What is expected>
The lines below are to be quoted exactly, from the first through the one that contains "DRIVER2 pin IN2: RX -> A3".

Task material>
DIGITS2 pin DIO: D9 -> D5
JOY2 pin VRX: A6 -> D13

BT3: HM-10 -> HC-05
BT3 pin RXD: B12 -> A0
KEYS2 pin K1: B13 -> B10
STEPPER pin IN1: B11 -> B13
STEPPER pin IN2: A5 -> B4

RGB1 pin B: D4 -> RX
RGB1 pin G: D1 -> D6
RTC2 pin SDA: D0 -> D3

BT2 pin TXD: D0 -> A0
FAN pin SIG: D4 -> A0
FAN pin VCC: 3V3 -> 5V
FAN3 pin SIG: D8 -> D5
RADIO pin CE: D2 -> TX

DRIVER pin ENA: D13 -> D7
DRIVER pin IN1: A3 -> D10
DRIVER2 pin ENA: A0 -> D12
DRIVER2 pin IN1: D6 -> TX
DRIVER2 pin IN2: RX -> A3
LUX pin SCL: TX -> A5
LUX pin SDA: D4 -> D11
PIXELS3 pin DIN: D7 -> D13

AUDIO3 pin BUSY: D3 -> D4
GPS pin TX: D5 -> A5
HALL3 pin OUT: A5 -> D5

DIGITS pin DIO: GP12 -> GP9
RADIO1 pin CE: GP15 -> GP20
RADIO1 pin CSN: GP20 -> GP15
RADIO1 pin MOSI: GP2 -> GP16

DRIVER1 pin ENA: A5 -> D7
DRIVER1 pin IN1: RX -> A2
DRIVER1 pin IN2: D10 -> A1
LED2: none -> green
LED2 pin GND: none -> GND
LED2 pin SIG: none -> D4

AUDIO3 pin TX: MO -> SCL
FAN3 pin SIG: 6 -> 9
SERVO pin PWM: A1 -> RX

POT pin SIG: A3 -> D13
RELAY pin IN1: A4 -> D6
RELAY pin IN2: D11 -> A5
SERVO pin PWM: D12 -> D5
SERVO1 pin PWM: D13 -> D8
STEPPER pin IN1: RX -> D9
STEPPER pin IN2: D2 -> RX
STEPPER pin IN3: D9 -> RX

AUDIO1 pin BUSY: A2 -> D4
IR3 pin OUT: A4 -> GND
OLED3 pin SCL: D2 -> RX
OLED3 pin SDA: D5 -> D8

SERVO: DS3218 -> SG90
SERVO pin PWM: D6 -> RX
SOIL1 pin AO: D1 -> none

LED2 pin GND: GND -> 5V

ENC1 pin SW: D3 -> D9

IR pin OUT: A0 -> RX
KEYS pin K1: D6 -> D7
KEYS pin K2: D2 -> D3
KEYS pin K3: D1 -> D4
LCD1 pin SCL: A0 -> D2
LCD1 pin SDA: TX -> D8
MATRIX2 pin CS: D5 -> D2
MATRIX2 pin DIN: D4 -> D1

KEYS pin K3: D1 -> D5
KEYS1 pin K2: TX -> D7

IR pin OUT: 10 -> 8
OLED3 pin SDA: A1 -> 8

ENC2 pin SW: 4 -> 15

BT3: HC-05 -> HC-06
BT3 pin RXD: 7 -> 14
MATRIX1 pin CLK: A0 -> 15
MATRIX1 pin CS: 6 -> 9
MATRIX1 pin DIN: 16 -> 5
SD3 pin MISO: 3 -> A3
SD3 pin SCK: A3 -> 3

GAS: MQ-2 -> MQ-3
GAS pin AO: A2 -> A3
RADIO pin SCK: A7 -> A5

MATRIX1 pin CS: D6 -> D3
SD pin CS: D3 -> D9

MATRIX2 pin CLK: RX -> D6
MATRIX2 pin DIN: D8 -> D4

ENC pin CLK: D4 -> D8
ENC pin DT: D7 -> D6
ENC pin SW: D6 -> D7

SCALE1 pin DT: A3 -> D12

Task solution>
DIGITS2 pin DIO: D9 -> D5
JOY2 pin VRX: A6 -> D13

BT3: HM-10 -> HC-05
BT3 pin RXD: B12 -> A0
KEYS2 pin K1: B13 -> B10
STEPPER pin IN1: B11 -> B13
STEPPER pin IN2: A5 -> B4

RGB1 pin B: D4 -> RX
RGB1 pin G: D1 -> D6
RTC2 pin SDA: D0 -> D3

BT2 pin TXD: D0 -> A0
FAN pin SIG: D4 -> A0
FAN pin VCC: 3V3 -> 5V
FAN3 pin SIG: D8 -> D5
RADIO pin CE: D2 -> TX

DRIVER pin ENA: D13 -> D7
DRIVER pin IN1: A3 -> D10
DRIVER2 pin ENA: A0 -> D12
DRIVER2 pin IN1: D6 -> TX
DRIVER2 pin IN2: RX -> A3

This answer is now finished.